-------- Supplied material

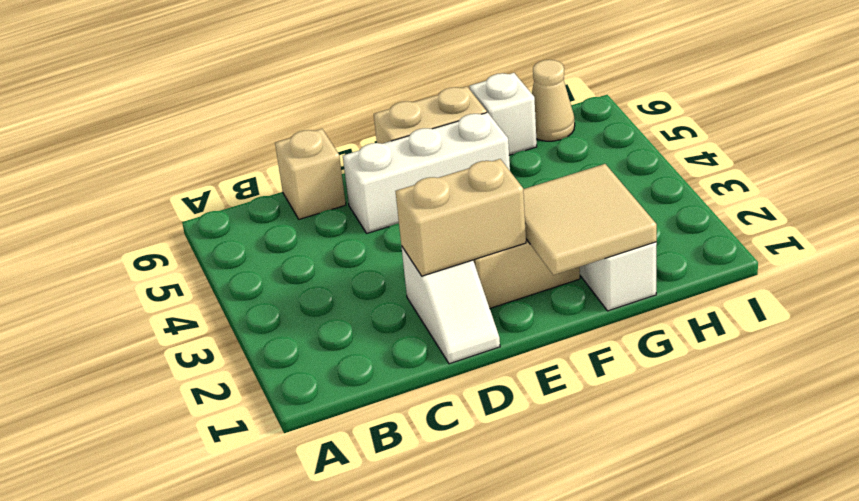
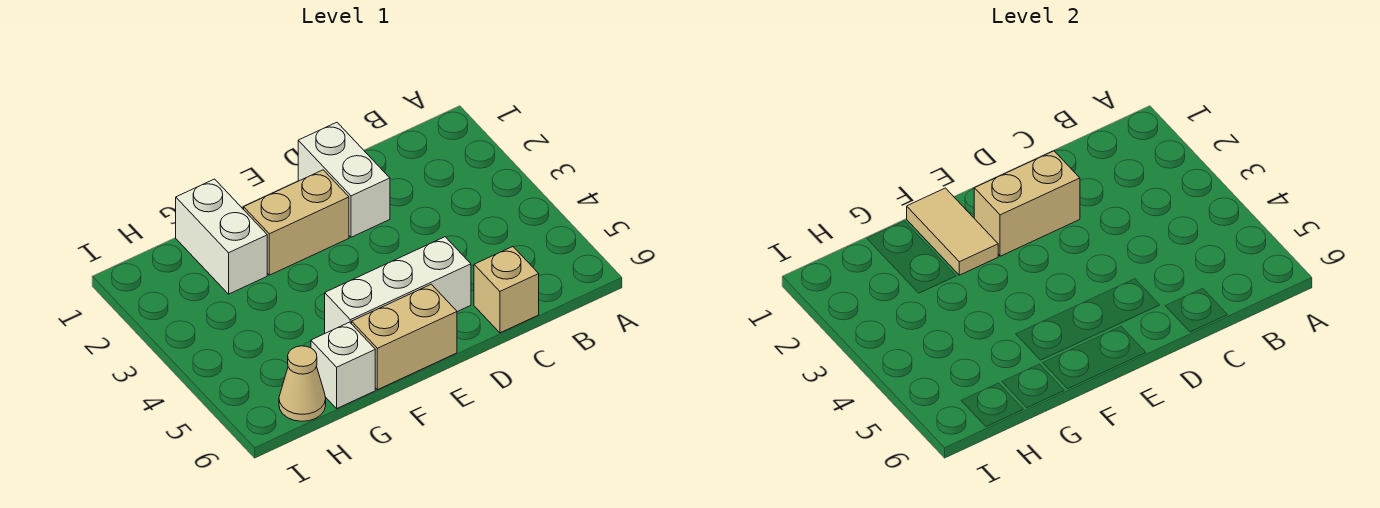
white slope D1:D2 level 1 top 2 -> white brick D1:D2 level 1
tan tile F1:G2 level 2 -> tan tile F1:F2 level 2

----------------
-------- Supplied material

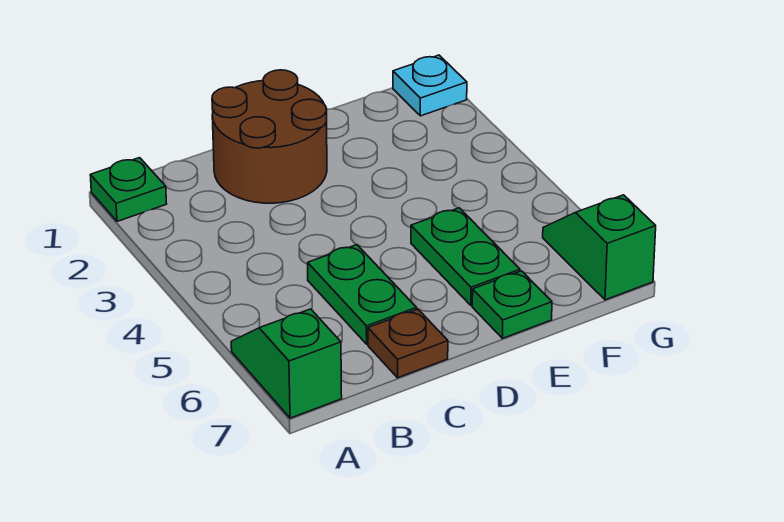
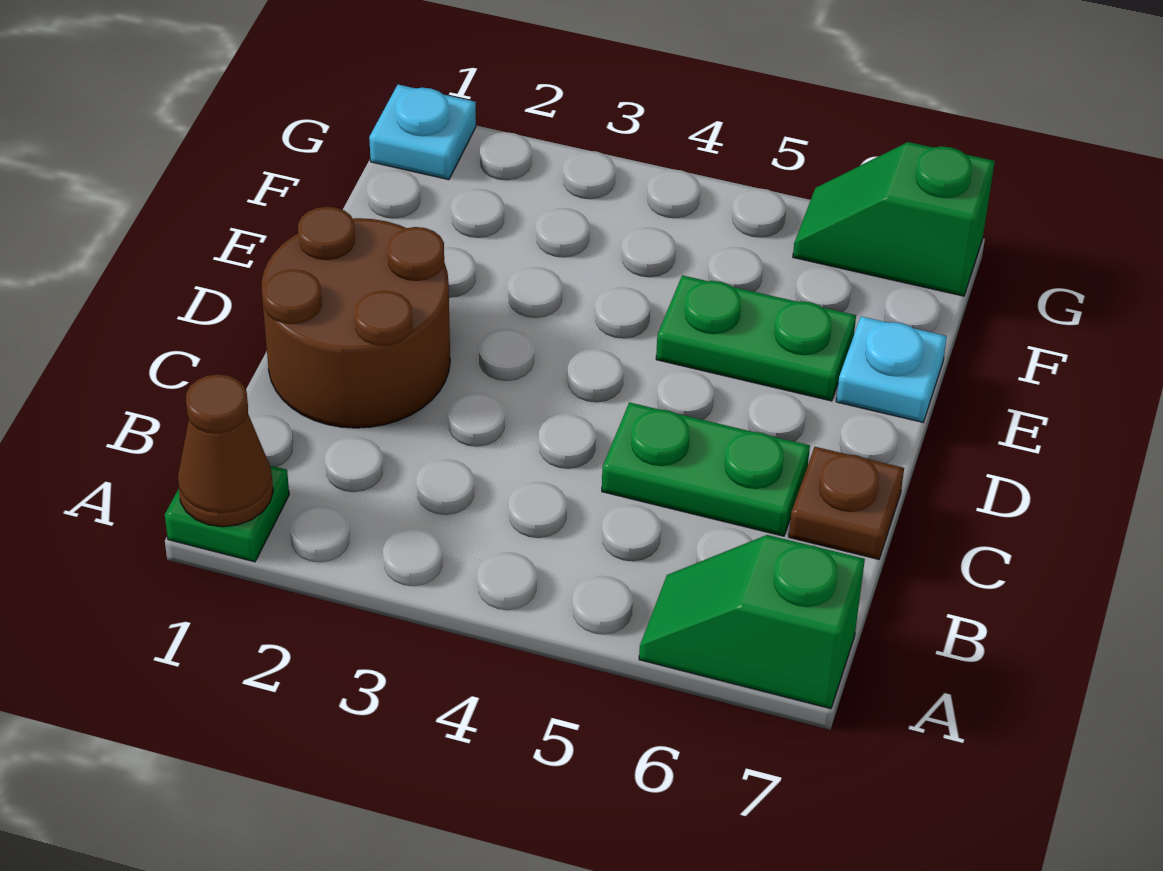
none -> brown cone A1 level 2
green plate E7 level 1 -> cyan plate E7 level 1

----------------
-------- Supplied material

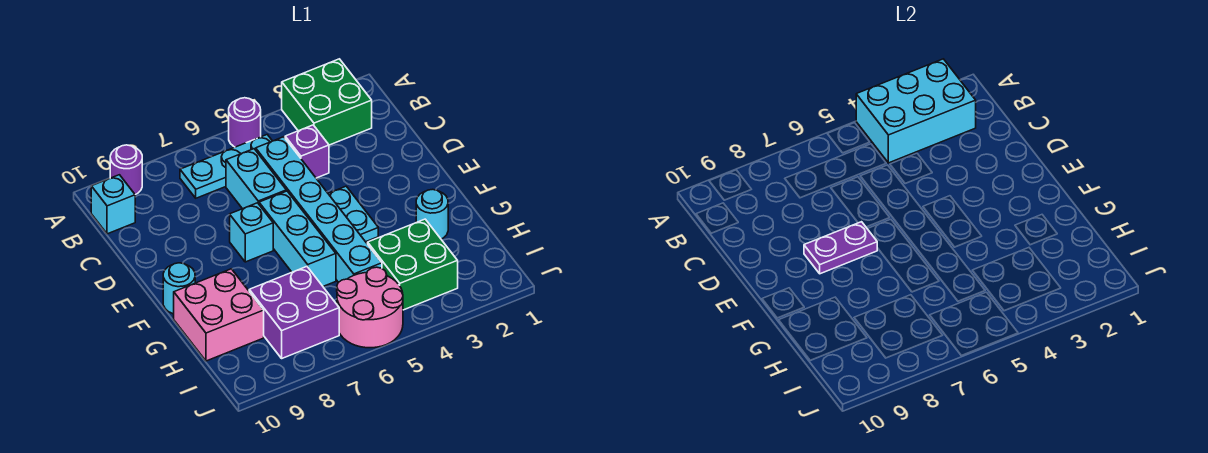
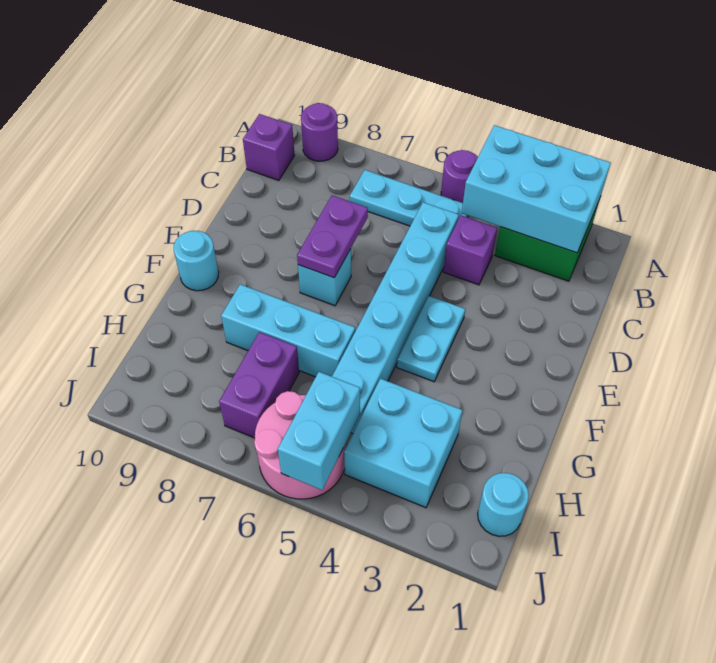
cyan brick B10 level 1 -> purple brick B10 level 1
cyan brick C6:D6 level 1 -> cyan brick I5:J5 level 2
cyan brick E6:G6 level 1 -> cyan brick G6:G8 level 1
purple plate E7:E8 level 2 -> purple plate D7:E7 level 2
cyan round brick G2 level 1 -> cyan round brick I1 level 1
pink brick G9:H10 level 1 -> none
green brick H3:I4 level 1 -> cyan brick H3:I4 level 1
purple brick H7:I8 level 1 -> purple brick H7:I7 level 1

----------------

What this task involves → Only lines containing the string "green" are needed. Pull each of them out of the records above.

Solution to the exercise →
green plate E7 level 1 -> cyan plate E7 level 1
green brick H3:I4 level 1 -> cyan brick H3:I4 level 1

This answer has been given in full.